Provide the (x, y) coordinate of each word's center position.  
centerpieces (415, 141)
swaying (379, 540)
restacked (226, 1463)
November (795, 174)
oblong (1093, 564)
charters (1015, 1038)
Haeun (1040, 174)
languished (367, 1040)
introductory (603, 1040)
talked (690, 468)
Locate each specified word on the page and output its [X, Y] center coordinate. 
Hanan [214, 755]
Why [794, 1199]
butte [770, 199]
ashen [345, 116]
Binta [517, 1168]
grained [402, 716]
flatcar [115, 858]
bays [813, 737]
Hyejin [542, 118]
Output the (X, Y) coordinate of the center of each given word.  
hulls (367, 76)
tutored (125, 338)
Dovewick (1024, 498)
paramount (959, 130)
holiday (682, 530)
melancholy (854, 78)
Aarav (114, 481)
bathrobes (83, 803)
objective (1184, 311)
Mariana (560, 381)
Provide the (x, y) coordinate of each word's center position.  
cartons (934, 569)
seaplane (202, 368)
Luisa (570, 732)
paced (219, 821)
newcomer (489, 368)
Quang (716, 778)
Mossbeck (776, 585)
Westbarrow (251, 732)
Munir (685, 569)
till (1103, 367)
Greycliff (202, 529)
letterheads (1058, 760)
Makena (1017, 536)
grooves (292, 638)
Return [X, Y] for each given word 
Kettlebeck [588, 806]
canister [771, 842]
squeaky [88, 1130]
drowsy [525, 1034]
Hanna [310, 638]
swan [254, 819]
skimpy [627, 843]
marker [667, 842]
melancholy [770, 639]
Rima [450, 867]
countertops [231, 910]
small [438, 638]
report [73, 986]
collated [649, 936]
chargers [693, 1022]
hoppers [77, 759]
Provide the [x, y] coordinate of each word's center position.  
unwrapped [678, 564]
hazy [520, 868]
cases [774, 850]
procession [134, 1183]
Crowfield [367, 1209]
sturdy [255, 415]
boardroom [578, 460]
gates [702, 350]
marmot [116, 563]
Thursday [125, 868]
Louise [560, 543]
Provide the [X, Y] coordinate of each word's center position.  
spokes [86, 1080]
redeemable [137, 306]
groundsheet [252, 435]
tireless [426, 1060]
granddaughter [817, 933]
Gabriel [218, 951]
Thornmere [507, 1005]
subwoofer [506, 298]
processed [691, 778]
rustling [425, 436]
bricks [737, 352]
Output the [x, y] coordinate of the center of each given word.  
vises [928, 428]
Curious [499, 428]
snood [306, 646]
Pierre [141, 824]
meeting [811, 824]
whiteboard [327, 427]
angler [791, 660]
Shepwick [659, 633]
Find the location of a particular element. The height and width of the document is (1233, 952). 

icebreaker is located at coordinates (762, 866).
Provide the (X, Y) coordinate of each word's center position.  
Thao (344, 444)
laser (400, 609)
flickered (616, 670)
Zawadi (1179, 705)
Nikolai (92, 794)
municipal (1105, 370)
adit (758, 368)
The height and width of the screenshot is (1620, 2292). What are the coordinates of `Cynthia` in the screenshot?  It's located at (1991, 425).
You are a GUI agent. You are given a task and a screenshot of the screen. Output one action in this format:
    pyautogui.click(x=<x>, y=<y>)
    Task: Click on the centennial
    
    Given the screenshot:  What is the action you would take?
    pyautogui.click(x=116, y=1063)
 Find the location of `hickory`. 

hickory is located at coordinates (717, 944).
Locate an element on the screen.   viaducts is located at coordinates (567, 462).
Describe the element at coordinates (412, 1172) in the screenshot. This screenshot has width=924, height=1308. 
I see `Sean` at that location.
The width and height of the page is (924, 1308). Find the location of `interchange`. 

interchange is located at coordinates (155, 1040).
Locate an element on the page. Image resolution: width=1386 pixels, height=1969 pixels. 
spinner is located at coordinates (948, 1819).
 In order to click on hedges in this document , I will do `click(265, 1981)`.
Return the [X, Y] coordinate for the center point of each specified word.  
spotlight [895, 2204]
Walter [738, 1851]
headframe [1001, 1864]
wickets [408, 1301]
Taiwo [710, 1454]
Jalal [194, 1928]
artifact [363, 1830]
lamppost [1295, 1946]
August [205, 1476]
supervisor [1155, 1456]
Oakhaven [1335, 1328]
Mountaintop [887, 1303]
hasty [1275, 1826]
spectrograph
----
Show every line of the records that contains the word "action", counting only matches with the same capitalization.

You are a GUI agent. You are given a task and a screenshot of the screen. Output one action in this format:
    Given the screenshot:  What is the action you would take?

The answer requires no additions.